Saved entries:
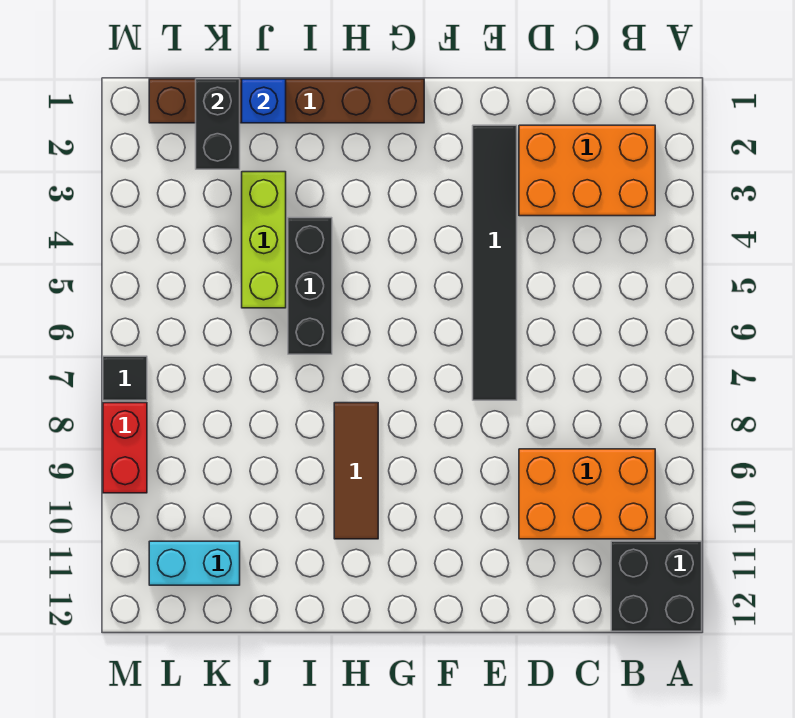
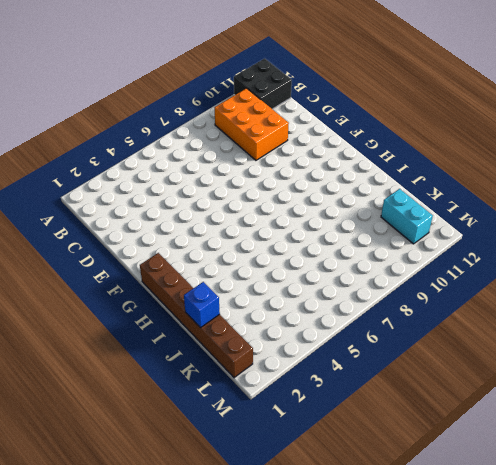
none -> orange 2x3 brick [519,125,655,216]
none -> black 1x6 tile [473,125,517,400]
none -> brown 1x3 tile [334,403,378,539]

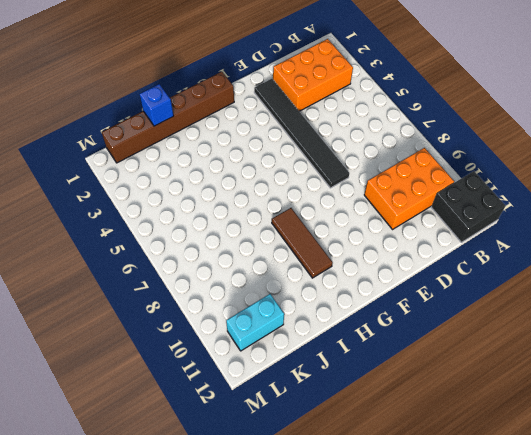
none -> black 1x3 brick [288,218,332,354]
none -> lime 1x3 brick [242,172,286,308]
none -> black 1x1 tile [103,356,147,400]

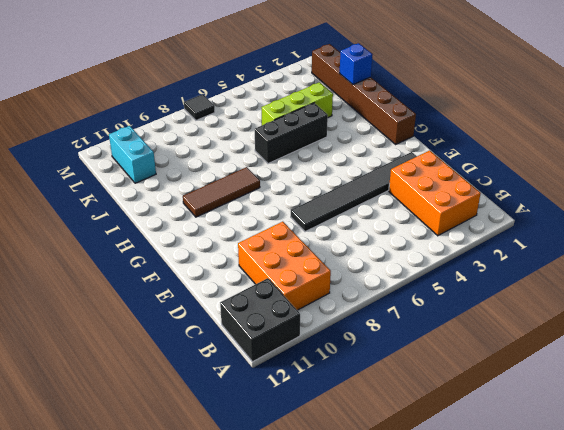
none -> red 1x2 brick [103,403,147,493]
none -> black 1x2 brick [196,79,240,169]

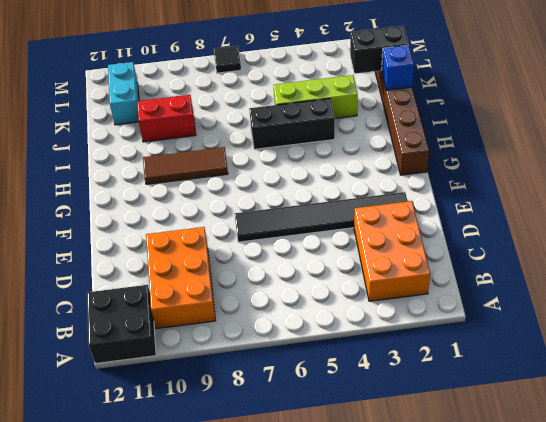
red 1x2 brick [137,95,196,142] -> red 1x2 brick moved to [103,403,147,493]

## YOUR INSTRUCTIONS
Once the pictures are removed, output the entries above exactly as given.

## TASK SOLUTION
none -> orange 2x3 brick [519,125,655,216]
none -> black 1x6 tile [473,125,517,400]
none -> brown 1x3 tile [334,403,378,539]

none -> black 1x3 brick [288,218,332,354]
none -> lime 1x3 brick [242,172,286,308]
none -> black 1x1 tile [103,356,147,400]

none -> red 1x2 brick [103,403,147,493]
none -> black 1x2 brick [196,79,240,169]

red 1x2 brick [137,95,196,142] -> red 1x2 brick moved to [103,403,147,493]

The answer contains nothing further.